Starting with the line that contains "brown cross: (409, 46)" and stopping after the line that contains "red line: (347, 512) -> (574, 688), turned 39", copy the entries below exactly. Include nothing else.

LISTED RECORDS Block Start

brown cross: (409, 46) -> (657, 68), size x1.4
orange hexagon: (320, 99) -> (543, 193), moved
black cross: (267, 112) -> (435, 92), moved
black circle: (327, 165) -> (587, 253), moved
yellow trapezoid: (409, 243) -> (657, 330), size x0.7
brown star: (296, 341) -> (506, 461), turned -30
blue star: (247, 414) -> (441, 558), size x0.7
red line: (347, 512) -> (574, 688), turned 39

LISTED RECORDS Block End
LISTED RECORDS Block Start

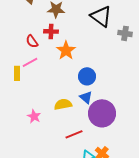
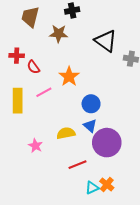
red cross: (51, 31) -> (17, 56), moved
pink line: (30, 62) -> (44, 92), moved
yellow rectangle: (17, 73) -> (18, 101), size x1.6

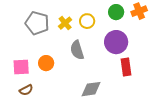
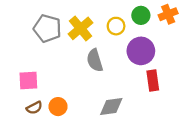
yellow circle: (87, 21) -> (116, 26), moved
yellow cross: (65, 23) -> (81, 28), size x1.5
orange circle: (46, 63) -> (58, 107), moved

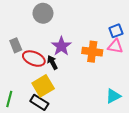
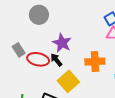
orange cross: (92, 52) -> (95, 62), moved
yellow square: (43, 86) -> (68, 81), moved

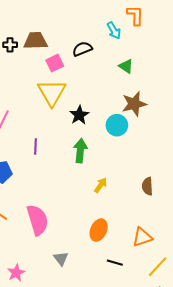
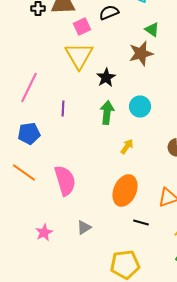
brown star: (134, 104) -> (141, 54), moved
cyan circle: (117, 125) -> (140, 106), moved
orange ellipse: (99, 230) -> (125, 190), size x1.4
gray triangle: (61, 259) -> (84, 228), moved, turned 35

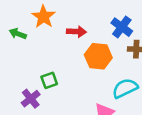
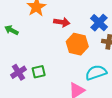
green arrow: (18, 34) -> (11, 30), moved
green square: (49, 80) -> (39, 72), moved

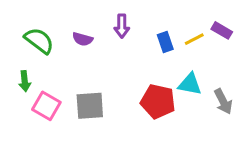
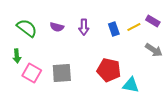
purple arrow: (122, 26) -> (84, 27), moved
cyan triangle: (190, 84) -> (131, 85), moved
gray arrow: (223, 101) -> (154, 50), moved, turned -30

LISTED RECORDS Block End

▶ SOLUTION
brown cross: (409, 46) -> (657, 68), size x1.4
orange hexagon: (320, 99) -> (543, 193), moved
black cross: (267, 112) -> (435, 92), moved
black circle: (327, 165) -> (587, 253), moved
yellow trapezoid: (409, 243) -> (657, 330), size x0.7
brown star: (296, 341) -> (506, 461), turned -30
blue star: (247, 414) -> (441, 558), size x0.7
red line: (347, 512) -> (574, 688), turned 39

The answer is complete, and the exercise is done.